* [WHAT NEEDS TO BE DONE]
Leave out any picture and return the remaining listing below exactly as given.

* [DATASET RECORDS]
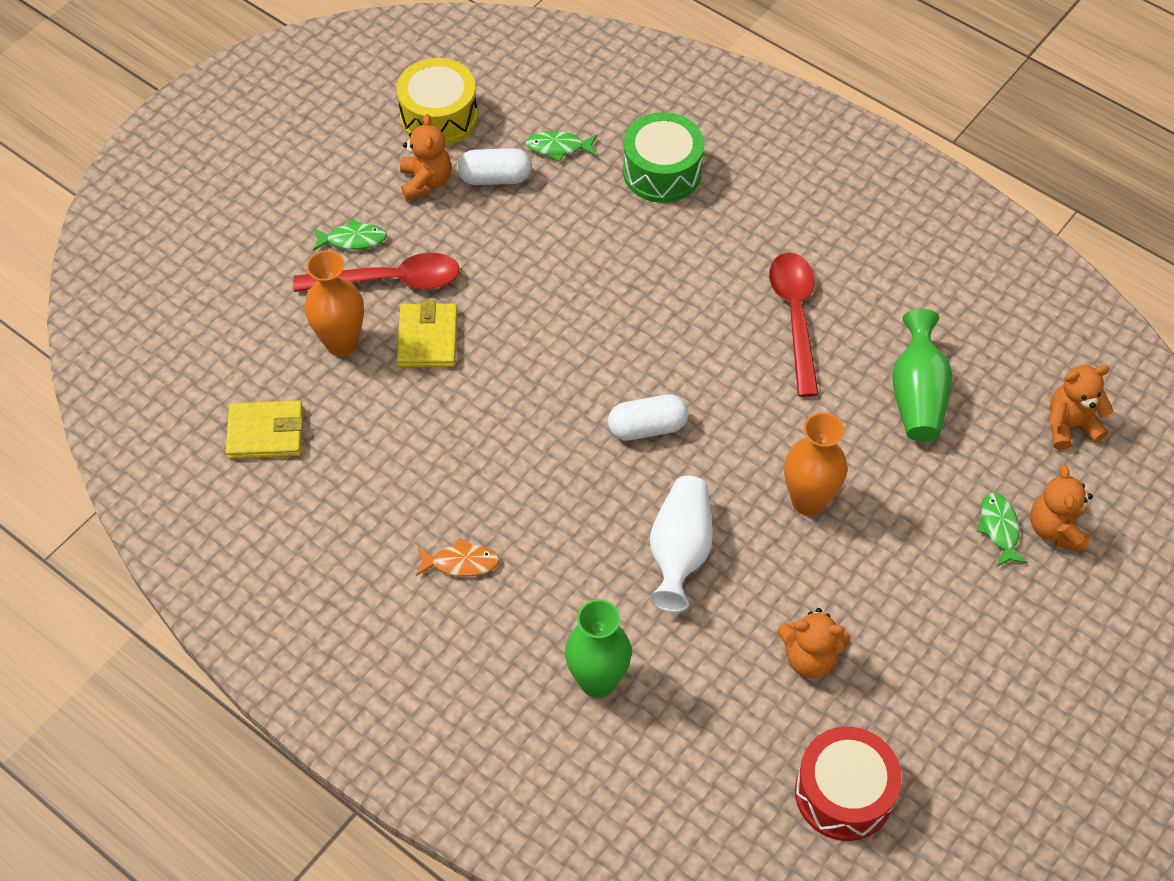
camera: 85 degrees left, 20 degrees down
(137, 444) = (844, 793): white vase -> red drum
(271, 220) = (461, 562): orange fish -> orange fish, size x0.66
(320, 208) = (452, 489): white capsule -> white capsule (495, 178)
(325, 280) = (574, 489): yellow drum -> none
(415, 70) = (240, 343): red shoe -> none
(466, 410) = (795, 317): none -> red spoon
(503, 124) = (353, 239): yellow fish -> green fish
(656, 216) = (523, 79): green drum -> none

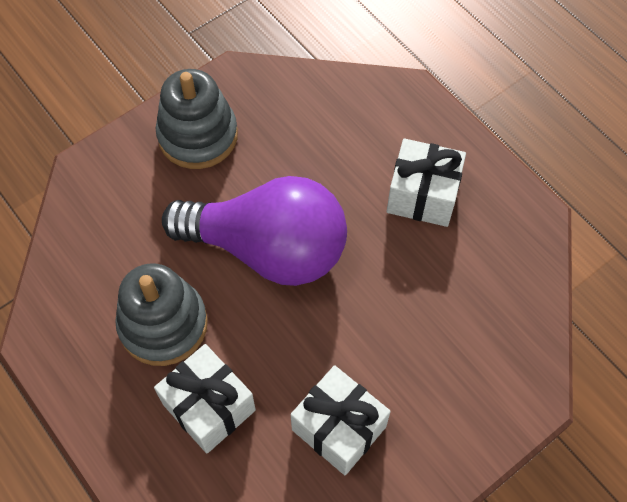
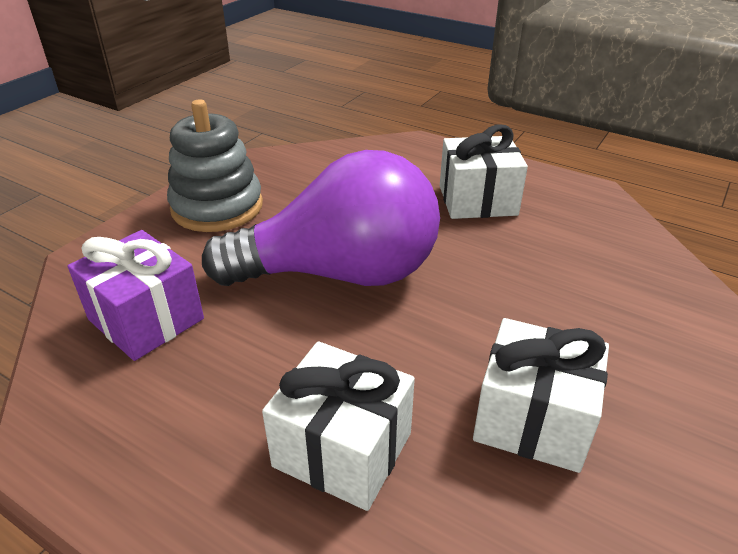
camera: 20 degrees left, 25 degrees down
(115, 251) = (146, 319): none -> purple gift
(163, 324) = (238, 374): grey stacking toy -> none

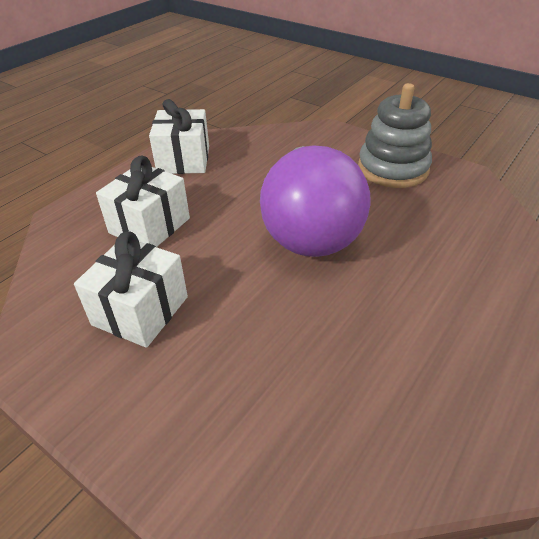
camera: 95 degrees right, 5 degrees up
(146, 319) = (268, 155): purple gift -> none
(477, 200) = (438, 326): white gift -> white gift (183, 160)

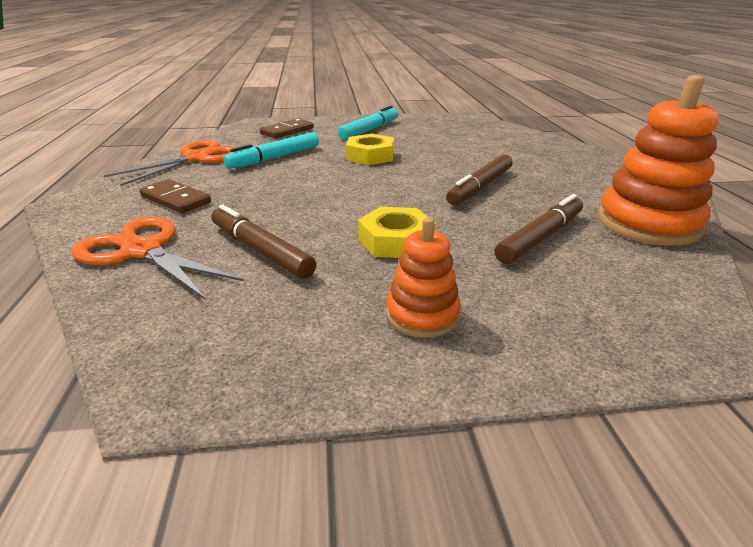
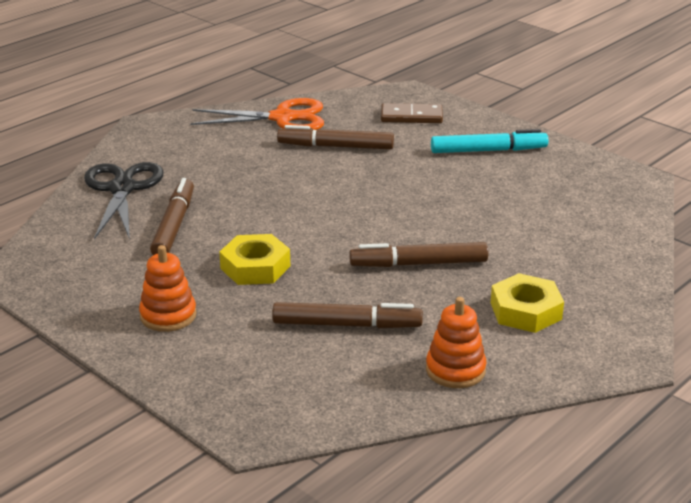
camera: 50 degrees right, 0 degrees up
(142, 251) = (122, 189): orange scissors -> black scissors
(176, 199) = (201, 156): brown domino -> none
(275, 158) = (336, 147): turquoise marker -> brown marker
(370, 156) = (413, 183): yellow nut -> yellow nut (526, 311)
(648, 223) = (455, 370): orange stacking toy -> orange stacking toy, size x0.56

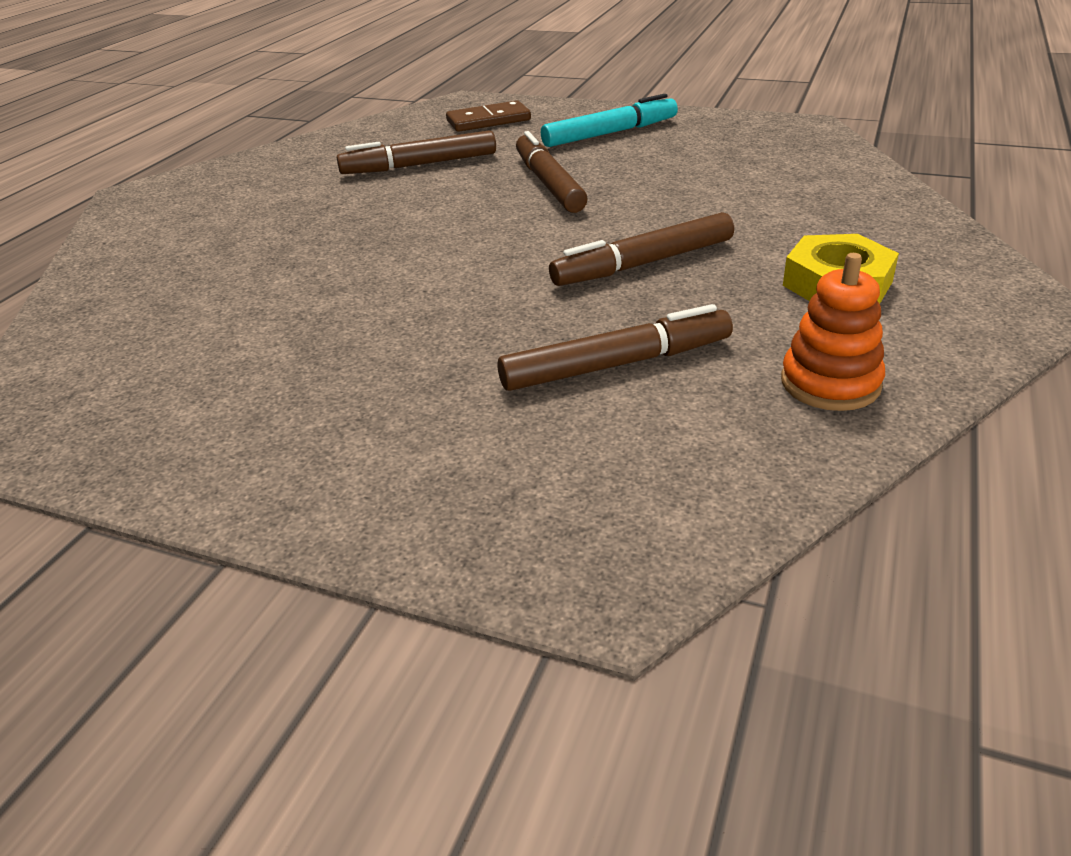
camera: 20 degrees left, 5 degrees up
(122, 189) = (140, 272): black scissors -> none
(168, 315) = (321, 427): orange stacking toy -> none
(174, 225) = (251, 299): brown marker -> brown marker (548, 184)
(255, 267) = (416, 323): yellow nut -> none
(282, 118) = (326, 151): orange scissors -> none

* [ANSWER FOR THIS EXERCISE]
camera: 85 degrees left, 20 degrees down
(137, 444) = (844, 793): white vase -> red drum
(271, 220) = (461, 562): orange fish -> orange fish, size x0.66
(320, 208) = (452, 489): white capsule -> white capsule (495, 178)
(325, 280) = (574, 489): yellow drum -> none
(415, 70) = (240, 343): red shoe -> none
(466, 410) = (795, 317): none -> red spoon
(503, 124) = (353, 239): yellow fish -> green fish
(656, 216) = (523, 79): green drum -> none

camera: 20 degrees left, 25 degrees down
(115, 251) = (146, 319): none -> purple gift
(163, 324) = (238, 374): grey stacking toy -> none

camera: 95 degrees right, 5 degrees up
(146, 319) = (268, 155): purple gift -> none
(477, 200) = (438, 326): white gift -> white gift (183, 160)

camera: 50 degrees right, 0 degrees up
(142, 251) = (122, 189): orange scissors -> black scissors
(176, 199) = (201, 156): brown domino -> none
(275, 158) = (336, 147): turquoise marker -> brown marker
(370, 156) = (413, 183): yellow nut -> yellow nut (526, 311)
(648, 223) = (455, 370): orange stacking toy -> orange stacking toy, size x0.56

camera: 20 degrees left, 5 degrees up
(122, 189) = (140, 272): black scissors -> none
(168, 315) = (321, 427): orange stacking toy -> none
(174, 225) = (251, 299): brown marker -> brown marker (548, 184)
(255, 267) = (416, 323): yellow nut -> none
(282, 118) = (326, 151): orange scissors -> none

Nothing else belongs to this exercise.